Data excerpts
● ● ●

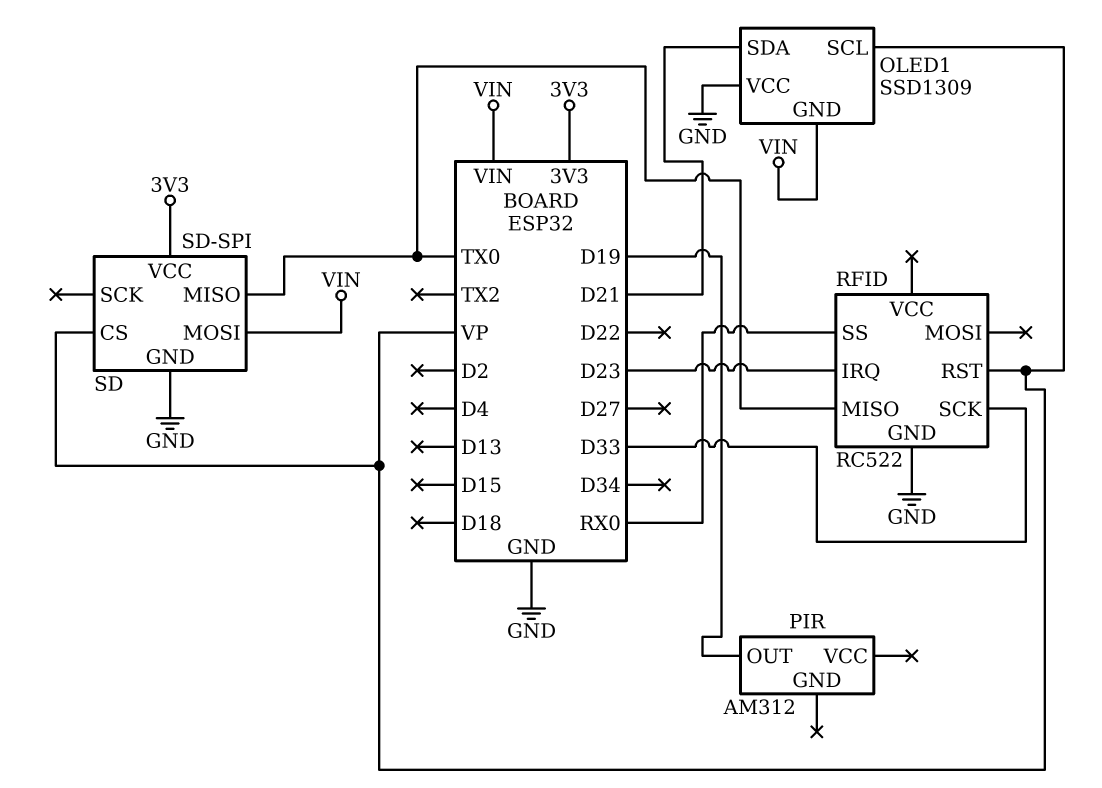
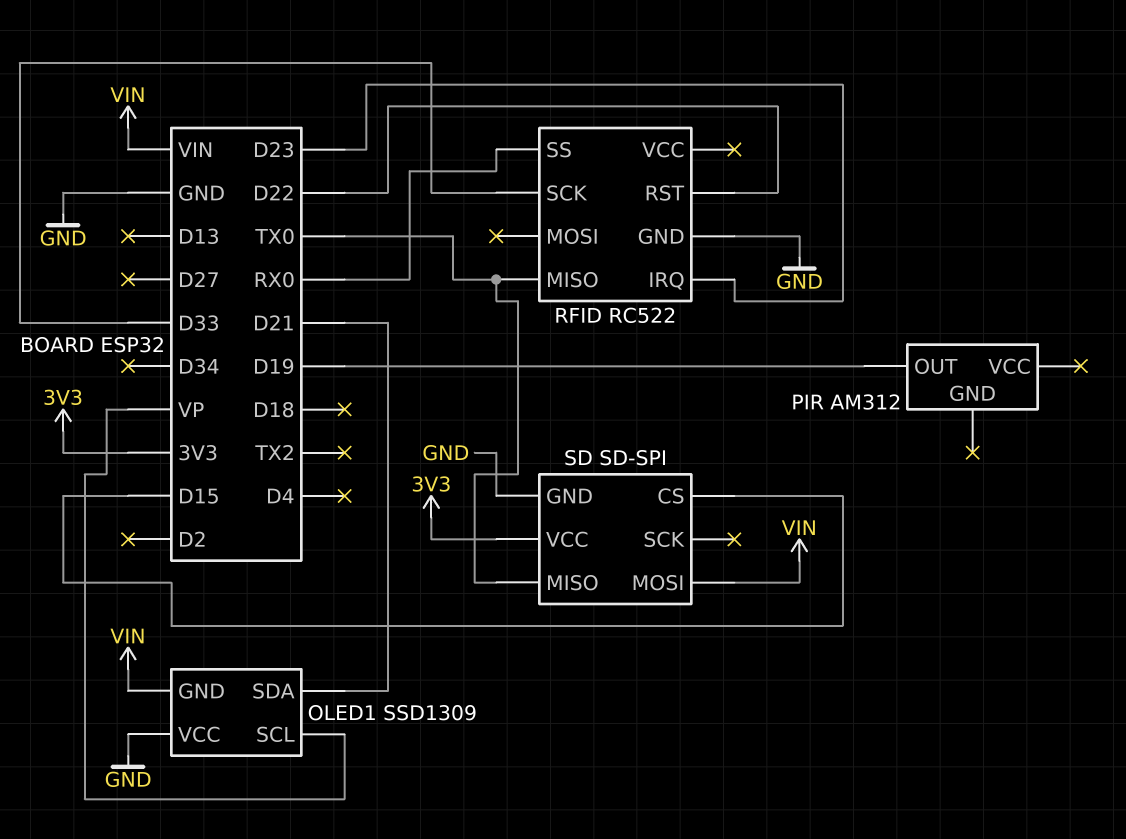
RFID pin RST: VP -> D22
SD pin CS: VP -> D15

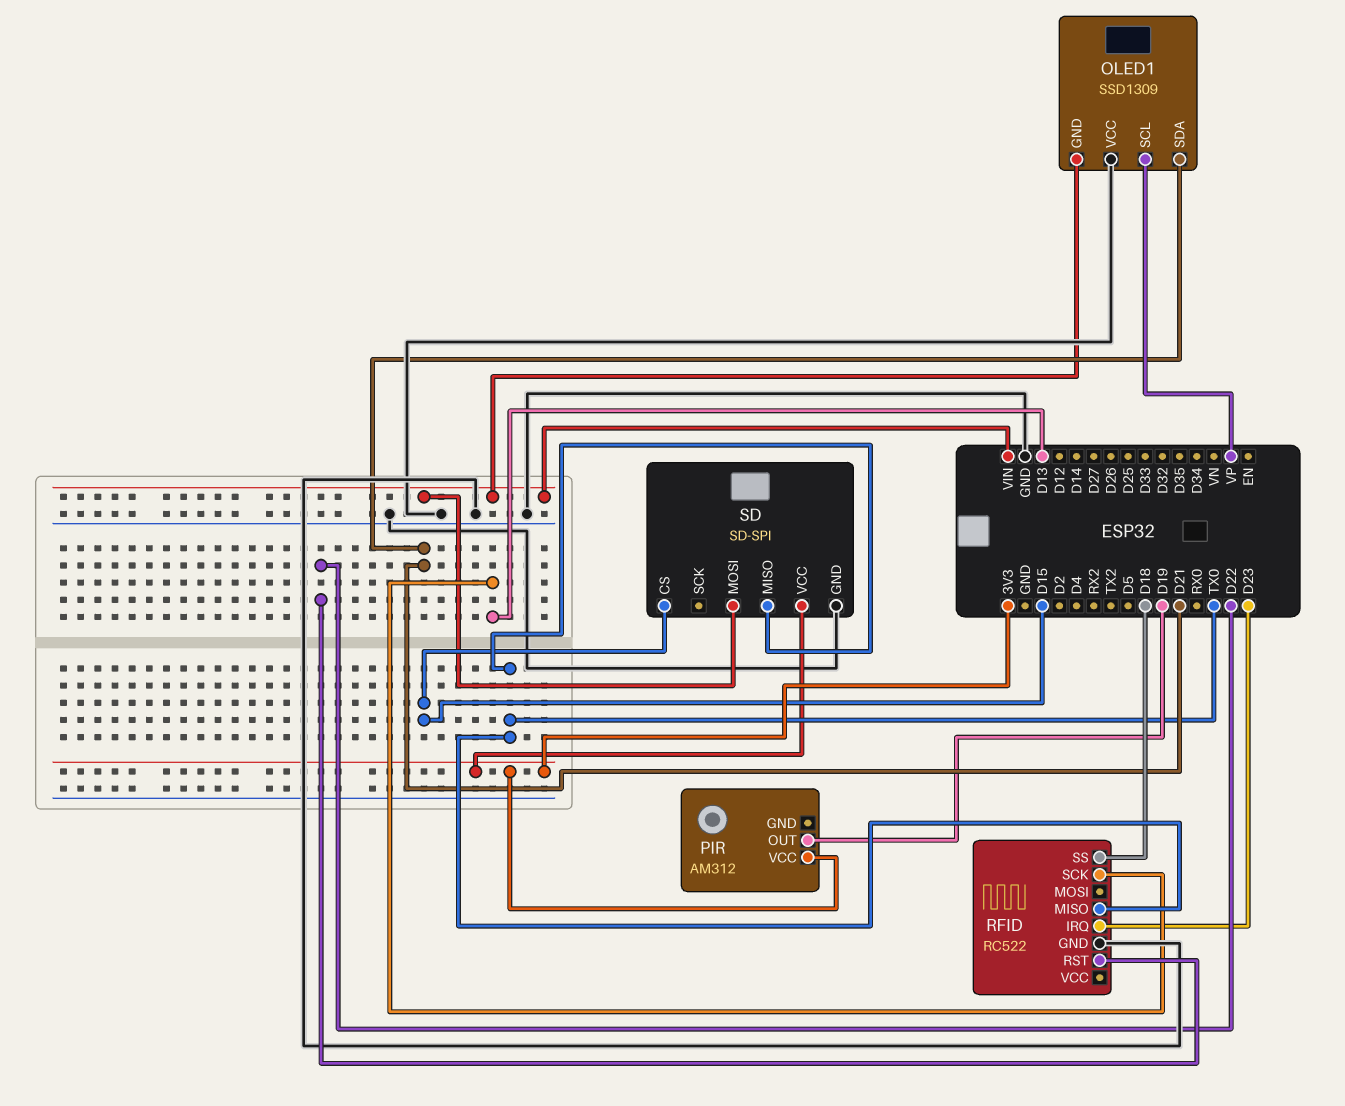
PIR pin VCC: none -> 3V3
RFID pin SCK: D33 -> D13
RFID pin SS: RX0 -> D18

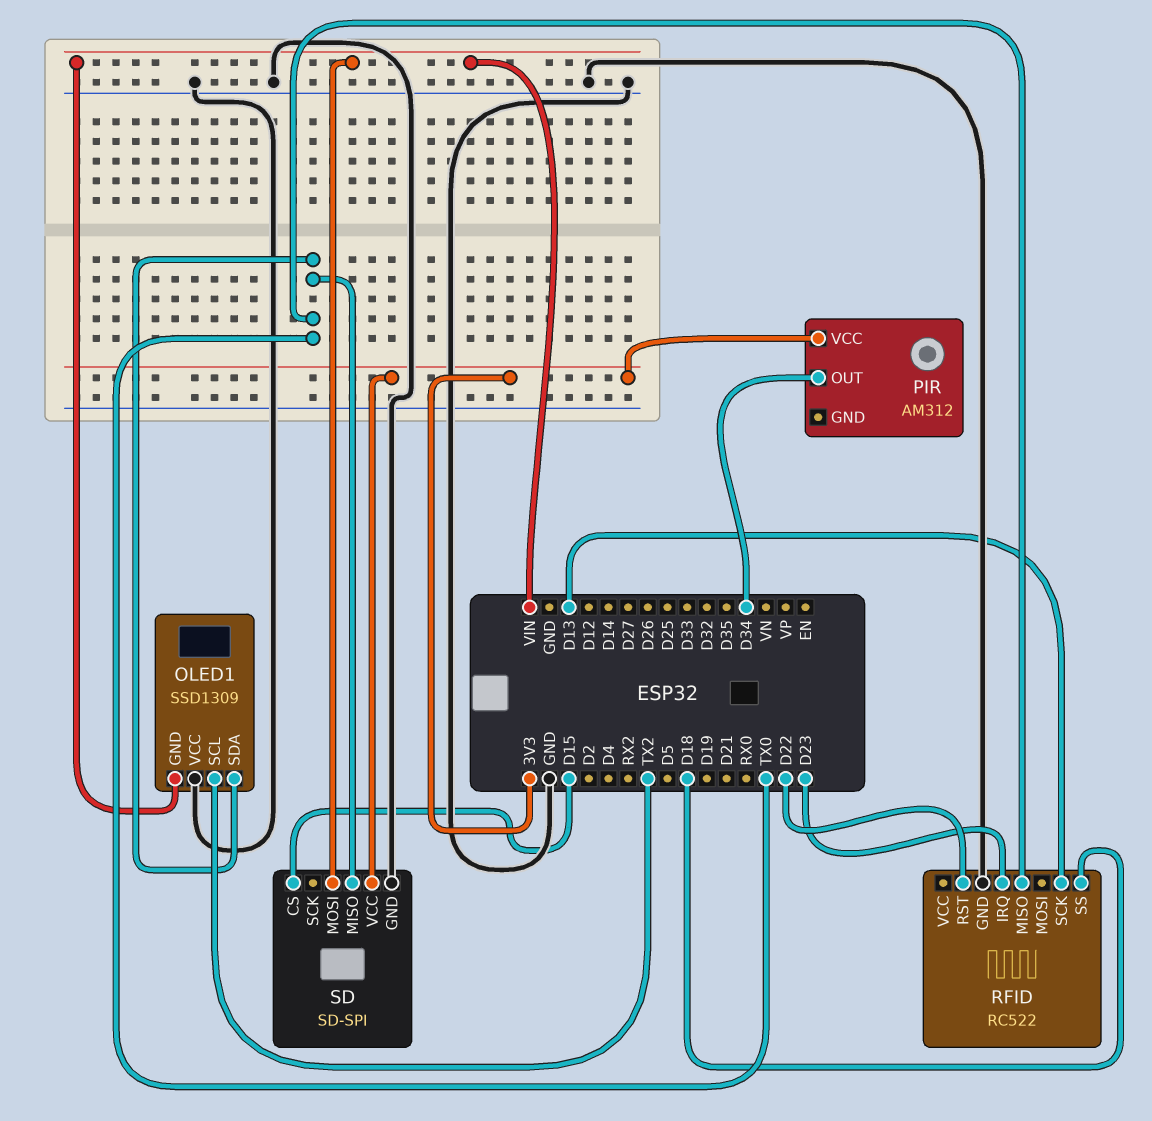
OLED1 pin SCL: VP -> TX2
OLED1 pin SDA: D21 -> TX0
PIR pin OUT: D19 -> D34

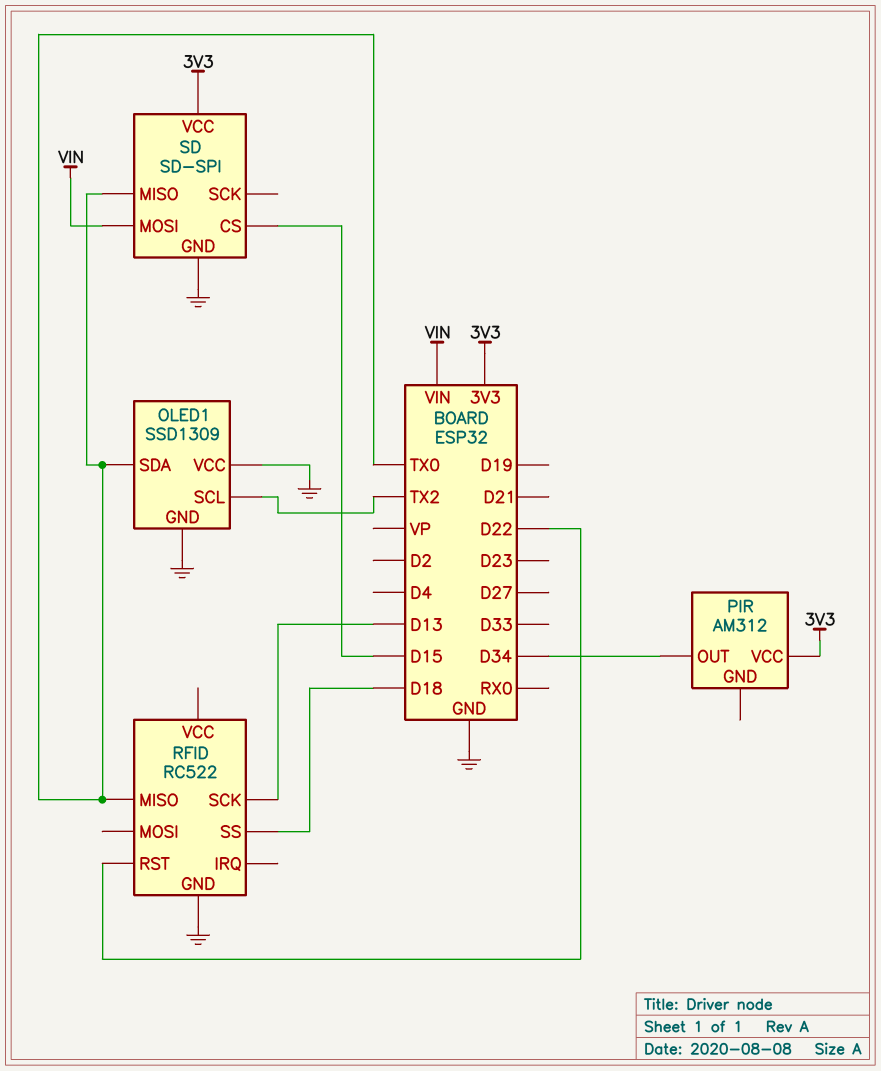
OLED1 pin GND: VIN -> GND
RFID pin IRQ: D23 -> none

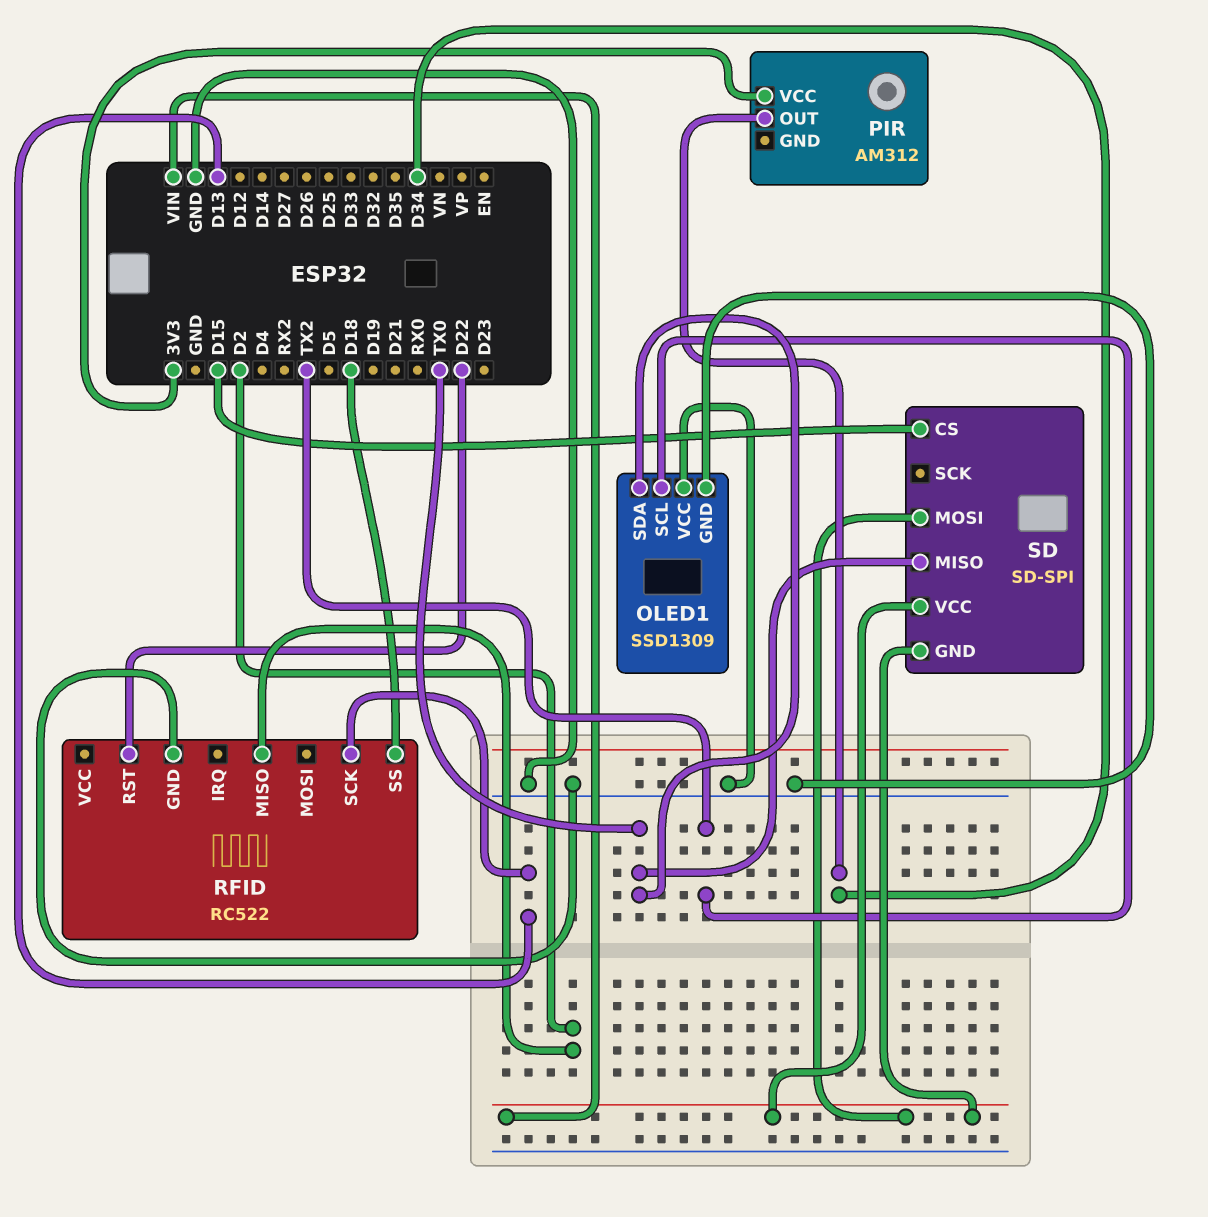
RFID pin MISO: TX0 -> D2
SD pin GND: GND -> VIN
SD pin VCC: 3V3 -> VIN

● ● ●

Work to be completed: Write the records above out again word for word, skipping each picture.

Solution for this exercise:
RFID pin RST: VP -> D22
SD pin CS: VP -> D15

PIR pin VCC: none -> 3V3
RFID pin SCK: D33 -> D13
RFID pin SS: RX0 -> D18

OLED1 pin SCL: VP -> TX2
OLED1 pin SDA: D21 -> TX0
PIR pin OUT: D19 -> D34

OLED1 pin GND: VIN -> GND
RFID pin IRQ: D23 -> none

RFID pin MISO: TX0 -> D2
SD pin GND: GND -> VIN
SD pin VCC: 3V3 -> VIN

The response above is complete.